> [Task item]: Every line holding the word "gift" should be copied from the material.
....
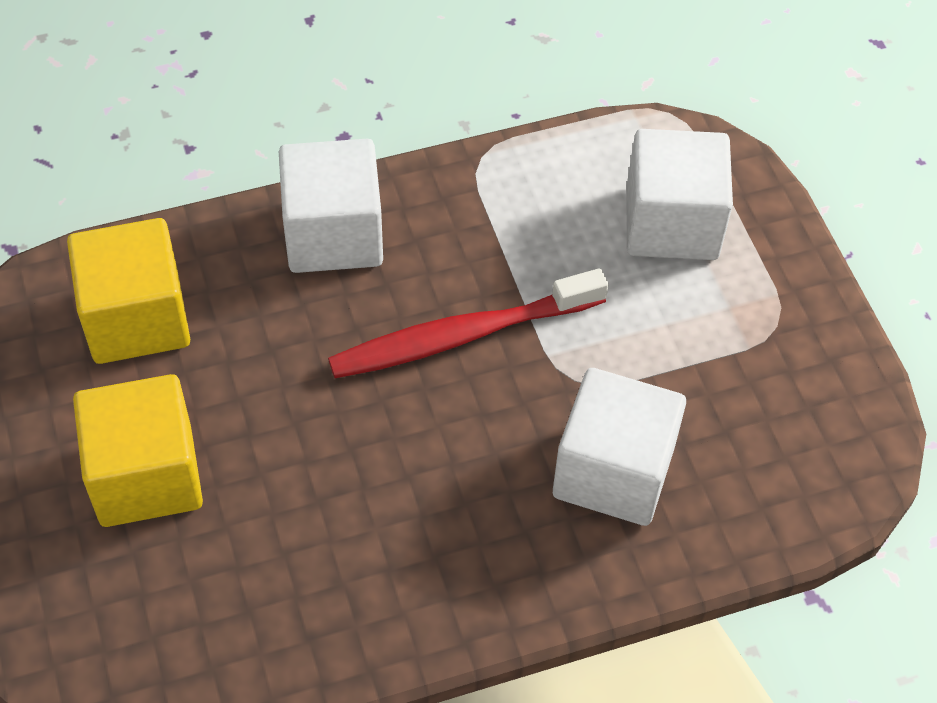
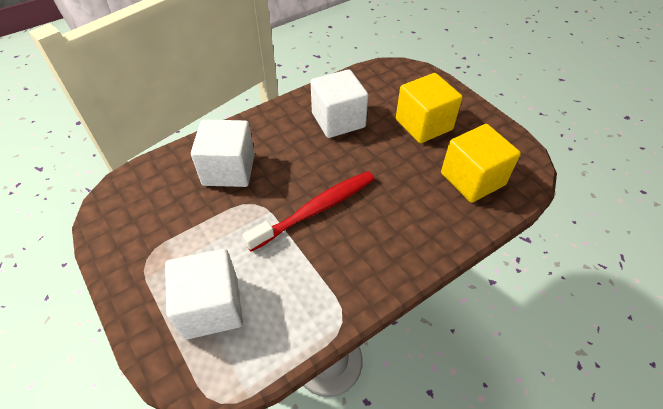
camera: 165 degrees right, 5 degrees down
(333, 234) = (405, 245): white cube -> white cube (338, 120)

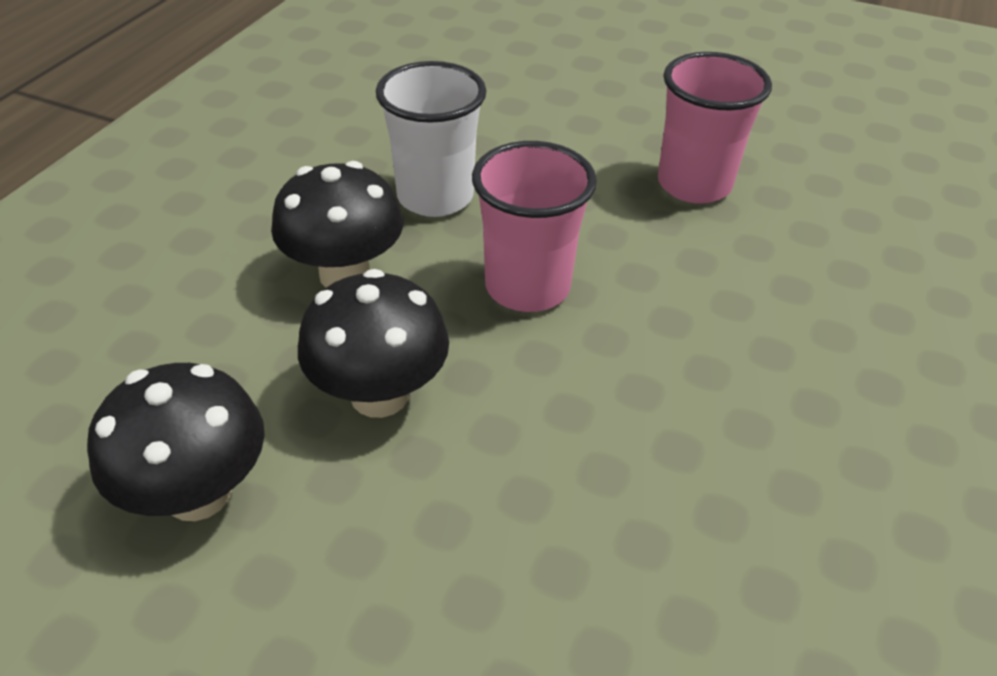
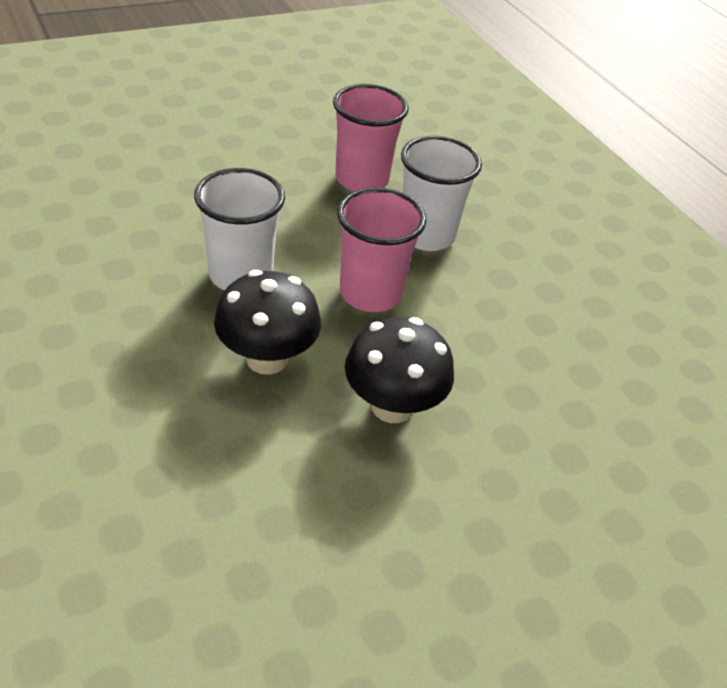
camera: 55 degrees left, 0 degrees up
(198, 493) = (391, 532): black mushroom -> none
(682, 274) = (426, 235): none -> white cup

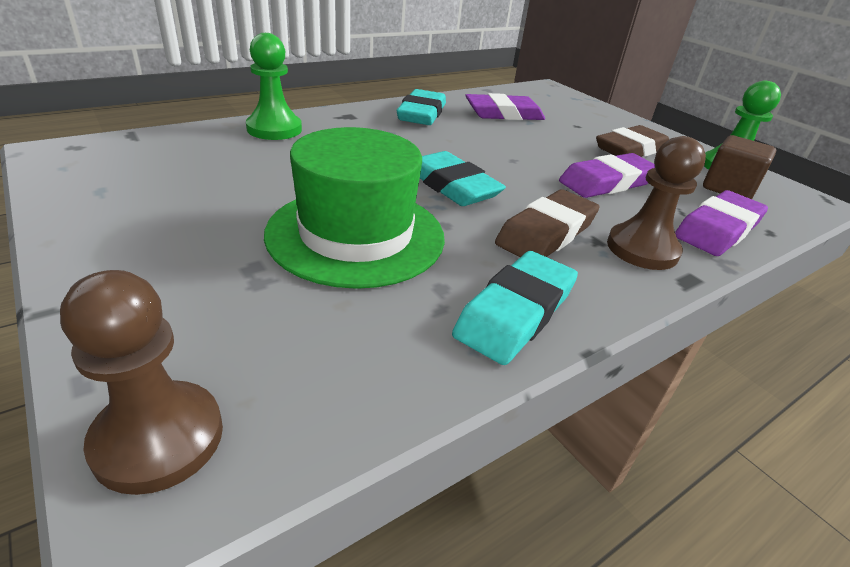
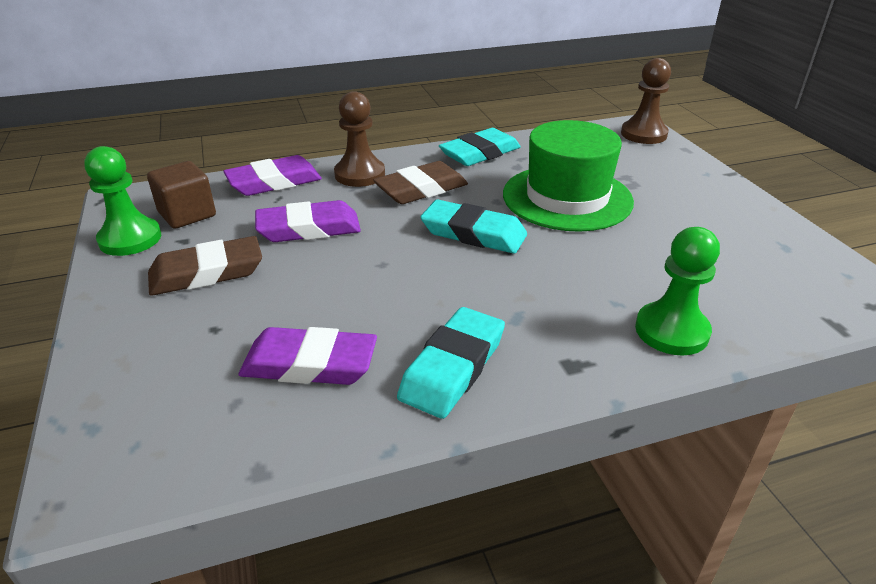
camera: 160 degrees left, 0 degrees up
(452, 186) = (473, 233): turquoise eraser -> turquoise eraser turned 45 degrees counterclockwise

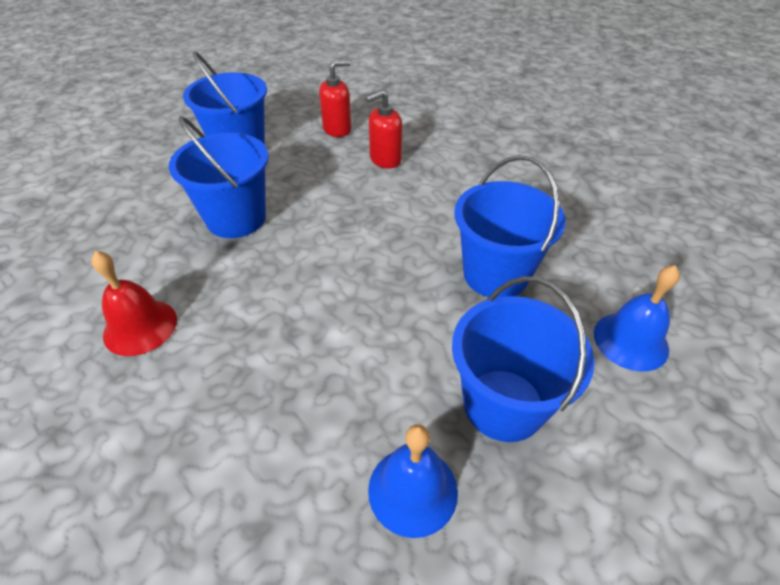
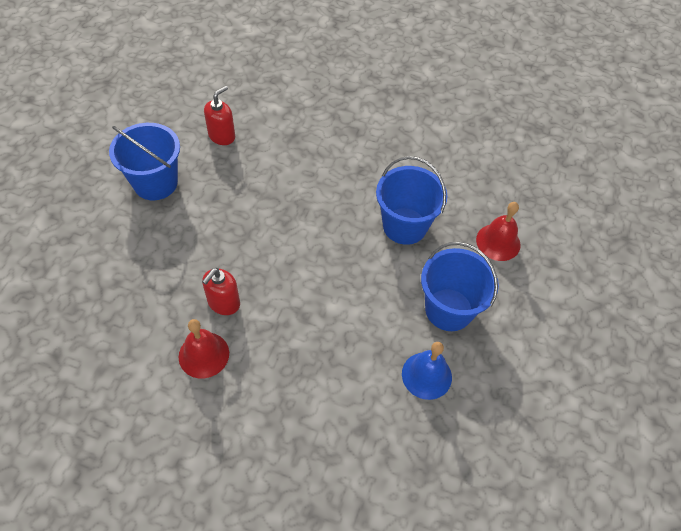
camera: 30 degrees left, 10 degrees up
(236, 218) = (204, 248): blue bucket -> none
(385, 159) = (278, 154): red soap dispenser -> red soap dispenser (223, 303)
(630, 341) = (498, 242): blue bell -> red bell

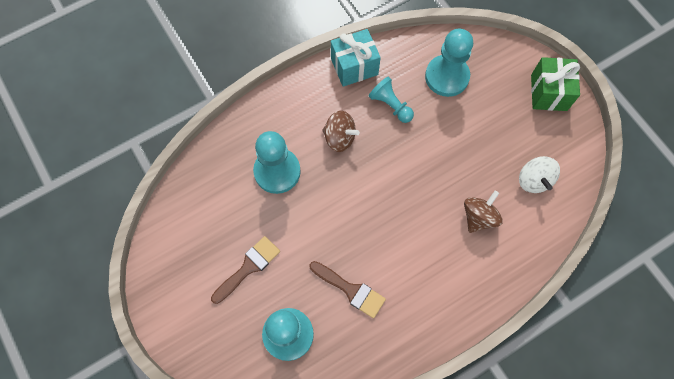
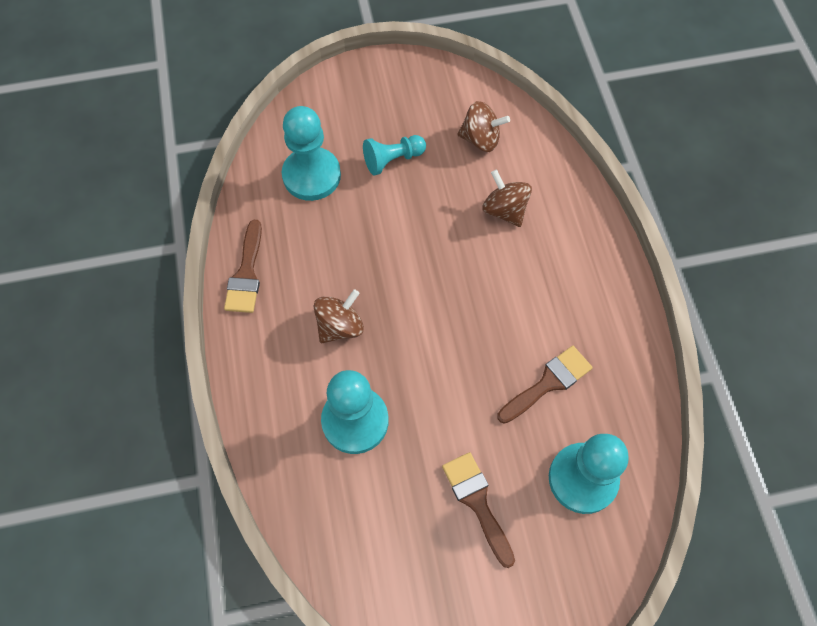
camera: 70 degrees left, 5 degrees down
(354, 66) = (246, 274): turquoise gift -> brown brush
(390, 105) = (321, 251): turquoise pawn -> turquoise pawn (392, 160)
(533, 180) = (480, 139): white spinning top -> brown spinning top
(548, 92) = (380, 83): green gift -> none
....
> [Task result]:
(354, 66) = (246, 274): turquoise gift -> brown brush
(548, 92) = (380, 83): green gift -> none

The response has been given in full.